(Word and element location data)
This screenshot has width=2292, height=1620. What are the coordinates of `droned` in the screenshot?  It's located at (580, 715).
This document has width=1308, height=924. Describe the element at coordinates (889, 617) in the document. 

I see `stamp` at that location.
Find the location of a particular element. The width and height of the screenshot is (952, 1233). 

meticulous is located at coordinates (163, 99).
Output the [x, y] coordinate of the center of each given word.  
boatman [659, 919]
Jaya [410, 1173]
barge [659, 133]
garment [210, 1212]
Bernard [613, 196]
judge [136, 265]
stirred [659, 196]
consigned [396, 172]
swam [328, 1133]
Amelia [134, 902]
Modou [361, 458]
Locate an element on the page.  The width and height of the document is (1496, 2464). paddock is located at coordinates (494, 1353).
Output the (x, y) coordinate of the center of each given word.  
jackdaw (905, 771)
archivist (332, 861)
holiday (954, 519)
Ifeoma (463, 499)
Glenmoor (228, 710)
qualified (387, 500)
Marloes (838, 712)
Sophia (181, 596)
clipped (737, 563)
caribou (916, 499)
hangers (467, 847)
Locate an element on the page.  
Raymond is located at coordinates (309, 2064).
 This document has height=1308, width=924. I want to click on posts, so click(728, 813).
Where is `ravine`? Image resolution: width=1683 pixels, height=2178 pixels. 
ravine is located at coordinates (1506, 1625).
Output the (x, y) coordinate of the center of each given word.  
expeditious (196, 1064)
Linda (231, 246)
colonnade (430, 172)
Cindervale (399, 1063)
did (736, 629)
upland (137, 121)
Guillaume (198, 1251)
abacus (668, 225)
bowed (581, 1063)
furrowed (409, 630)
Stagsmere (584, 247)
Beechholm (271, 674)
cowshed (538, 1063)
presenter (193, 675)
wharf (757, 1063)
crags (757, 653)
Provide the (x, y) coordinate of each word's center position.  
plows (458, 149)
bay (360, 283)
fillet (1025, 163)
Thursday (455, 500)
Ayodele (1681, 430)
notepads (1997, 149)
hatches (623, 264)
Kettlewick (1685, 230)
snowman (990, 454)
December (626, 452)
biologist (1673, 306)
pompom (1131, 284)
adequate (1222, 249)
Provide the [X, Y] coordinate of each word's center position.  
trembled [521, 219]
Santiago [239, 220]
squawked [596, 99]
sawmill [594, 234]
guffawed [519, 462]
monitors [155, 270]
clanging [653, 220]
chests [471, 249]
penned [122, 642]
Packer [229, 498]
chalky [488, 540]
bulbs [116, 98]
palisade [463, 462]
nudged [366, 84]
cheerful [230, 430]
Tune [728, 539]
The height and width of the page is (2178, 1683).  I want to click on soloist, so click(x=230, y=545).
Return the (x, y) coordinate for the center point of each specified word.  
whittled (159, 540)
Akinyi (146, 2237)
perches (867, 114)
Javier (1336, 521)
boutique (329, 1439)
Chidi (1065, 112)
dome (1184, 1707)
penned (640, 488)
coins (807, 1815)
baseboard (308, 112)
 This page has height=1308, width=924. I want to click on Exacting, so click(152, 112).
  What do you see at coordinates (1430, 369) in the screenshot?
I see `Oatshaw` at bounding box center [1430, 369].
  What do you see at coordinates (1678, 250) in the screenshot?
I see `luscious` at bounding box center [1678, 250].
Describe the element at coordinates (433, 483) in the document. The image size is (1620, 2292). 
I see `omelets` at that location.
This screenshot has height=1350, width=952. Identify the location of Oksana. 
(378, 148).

Problem description: Copy every line of the records above without changing anything.

Result of this task:
This screenshot has width=2292, height=1620. What are the coordinates of `droned` in the screenshot?  It's located at (580, 715).
This document has width=1308, height=924. Describe the element at coordinates (889, 617) in the document. 

I see `stamp` at that location.
Find the location of a particular element. The width and height of the screenshot is (952, 1233). 

meticulous is located at coordinates (163, 99).
Output the [x, y] coordinate of the center of each given word.  
boatman [659, 919]
Jaya [410, 1173]
barge [659, 133]
garment [210, 1212]
Bernard [613, 196]
judge [136, 265]
stirred [659, 196]
consigned [396, 172]
swam [328, 1133]
Amelia [134, 902]
Modou [361, 458]
Locate an element on the page.  The width and height of the document is (1496, 2464). paddock is located at coordinates (494, 1353).
Output the (x, y) coordinate of the center of each given word.  
jackdaw (905, 771)
archivist (332, 861)
holiday (954, 519)
Ifeoma (463, 499)
Glenmoor (228, 710)
qualified (387, 500)
Marloes (838, 712)
Sophia (181, 596)
clipped (737, 563)
caribou (916, 499)
hangers (467, 847)
Locate an element on the page.  
Raymond is located at coordinates (309, 2064).
 This document has height=1308, width=924. I want to click on posts, so click(728, 813).
Where is `ravine`? Image resolution: width=1683 pixels, height=2178 pixels. 
ravine is located at coordinates (1506, 1625).
Output the (x, y) coordinate of the center of each given word.  
expeditious (196, 1064)
Linda (231, 246)
colonnade (430, 172)
Cindervale (399, 1063)
did (736, 629)
upland (137, 121)
Guillaume (198, 1251)
abacus (668, 225)
bowed (581, 1063)
furrowed (409, 630)
Stagsmere (584, 247)
Beechholm (271, 674)
cowshed (538, 1063)
presenter (193, 675)
wharf (757, 1063)
crags (757, 653)
Provide the (x, y) coordinate of each word's center position.  
plows (458, 149)
bay (360, 283)
fillet (1025, 163)
Thursday (455, 500)
Ayodele (1681, 430)
notepads (1997, 149)
hatches (623, 264)
Kettlewick (1685, 230)
snowman (990, 454)
December (626, 452)
biologist (1673, 306)
pompom (1131, 284)
adequate (1222, 249)
Provide the [X, Y] coordinate of each word's center position.  
trembled [521, 219]
Santiago [239, 220]
squawked [596, 99]
sawmill [594, 234]
guffawed [519, 462]
monitors [155, 270]
clanging [653, 220]
chests [471, 249]
penned [122, 642]
Packer [229, 498]
chalky [488, 540]
bulbs [116, 98]
palisade [463, 462]
nudged [366, 84]
cheerful [230, 430]
Tune [728, 539]
The height and width of the page is (2178, 1683).  I want to click on soloist, so click(x=230, y=545).
Return the (x, y) coordinate for the center point of each specified word.  
whittled (159, 540)
Akinyi (146, 2237)
perches (867, 114)
Javier (1336, 521)
boutique (329, 1439)
Chidi (1065, 112)
dome (1184, 1707)
penned (640, 488)
coins (807, 1815)
baseboard (308, 112)
 This page has height=1308, width=924. I want to click on Exacting, so click(152, 112).
  What do you see at coordinates (1430, 369) in the screenshot?
I see `Oatshaw` at bounding box center [1430, 369].
  What do you see at coordinates (1678, 250) in the screenshot?
I see `luscious` at bounding box center [1678, 250].
Describe the element at coordinates (433, 483) in the document. The image size is (1620, 2292). 
I see `omelets` at that location.
This screenshot has height=1350, width=952. Identify the location of Oksana. 
(378, 148).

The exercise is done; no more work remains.